** RECORDS SUPPLIED **
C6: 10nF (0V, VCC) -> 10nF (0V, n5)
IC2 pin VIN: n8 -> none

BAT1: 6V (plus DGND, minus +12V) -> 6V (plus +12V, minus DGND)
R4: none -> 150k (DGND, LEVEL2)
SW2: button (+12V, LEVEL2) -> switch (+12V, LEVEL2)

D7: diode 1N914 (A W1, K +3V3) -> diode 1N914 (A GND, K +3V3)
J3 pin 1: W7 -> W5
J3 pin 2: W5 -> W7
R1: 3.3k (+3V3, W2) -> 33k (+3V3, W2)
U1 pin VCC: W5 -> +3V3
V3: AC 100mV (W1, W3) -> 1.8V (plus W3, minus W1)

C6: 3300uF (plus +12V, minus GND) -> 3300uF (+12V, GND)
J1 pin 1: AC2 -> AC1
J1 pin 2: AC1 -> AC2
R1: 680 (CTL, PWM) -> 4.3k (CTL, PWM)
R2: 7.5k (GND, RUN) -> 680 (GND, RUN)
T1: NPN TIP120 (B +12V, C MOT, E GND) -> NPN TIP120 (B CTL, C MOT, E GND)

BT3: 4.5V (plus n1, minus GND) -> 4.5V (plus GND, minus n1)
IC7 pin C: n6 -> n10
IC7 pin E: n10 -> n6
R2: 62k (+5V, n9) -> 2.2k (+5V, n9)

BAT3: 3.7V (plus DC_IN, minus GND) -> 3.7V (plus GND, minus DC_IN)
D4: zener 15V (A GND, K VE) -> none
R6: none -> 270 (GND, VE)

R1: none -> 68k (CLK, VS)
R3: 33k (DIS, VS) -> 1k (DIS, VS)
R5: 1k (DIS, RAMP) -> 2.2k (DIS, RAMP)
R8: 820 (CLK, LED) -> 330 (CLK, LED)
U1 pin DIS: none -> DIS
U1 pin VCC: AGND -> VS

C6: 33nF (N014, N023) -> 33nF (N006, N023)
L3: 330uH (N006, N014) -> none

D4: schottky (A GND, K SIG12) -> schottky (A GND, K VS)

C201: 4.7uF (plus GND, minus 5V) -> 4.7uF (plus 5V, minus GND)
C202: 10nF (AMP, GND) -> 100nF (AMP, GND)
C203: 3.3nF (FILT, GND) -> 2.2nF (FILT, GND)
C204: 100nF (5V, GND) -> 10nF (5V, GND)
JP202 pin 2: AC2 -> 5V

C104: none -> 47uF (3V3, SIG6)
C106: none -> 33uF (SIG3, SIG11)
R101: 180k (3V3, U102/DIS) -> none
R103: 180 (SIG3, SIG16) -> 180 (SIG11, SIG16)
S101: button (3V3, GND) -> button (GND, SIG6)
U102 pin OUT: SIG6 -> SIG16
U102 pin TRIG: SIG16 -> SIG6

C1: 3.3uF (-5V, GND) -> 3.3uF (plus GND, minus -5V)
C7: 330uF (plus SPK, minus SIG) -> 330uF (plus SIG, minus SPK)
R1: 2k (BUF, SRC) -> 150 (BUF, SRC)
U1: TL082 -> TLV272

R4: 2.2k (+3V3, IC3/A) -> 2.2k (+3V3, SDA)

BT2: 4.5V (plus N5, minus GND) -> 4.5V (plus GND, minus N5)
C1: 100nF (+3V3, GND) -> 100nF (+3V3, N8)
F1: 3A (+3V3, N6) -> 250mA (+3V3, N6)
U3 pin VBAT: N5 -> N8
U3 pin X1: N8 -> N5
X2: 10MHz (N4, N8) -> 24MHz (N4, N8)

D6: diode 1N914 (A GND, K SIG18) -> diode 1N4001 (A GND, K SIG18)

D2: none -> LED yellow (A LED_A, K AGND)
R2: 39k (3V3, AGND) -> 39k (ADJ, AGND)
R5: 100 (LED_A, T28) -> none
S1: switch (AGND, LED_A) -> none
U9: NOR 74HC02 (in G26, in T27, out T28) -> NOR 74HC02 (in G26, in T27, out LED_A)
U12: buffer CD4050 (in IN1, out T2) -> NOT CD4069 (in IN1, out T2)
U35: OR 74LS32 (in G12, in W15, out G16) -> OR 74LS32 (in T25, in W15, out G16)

** PROBLEM **
From the data above, show each line that contains "DGND".

** RESPONSE BOX **
BAT1: 6V (plus DGND, minus +12V) -> 6V (plus +12V, minus DGND)
R4: none -> 150k (DGND, LEVEL2)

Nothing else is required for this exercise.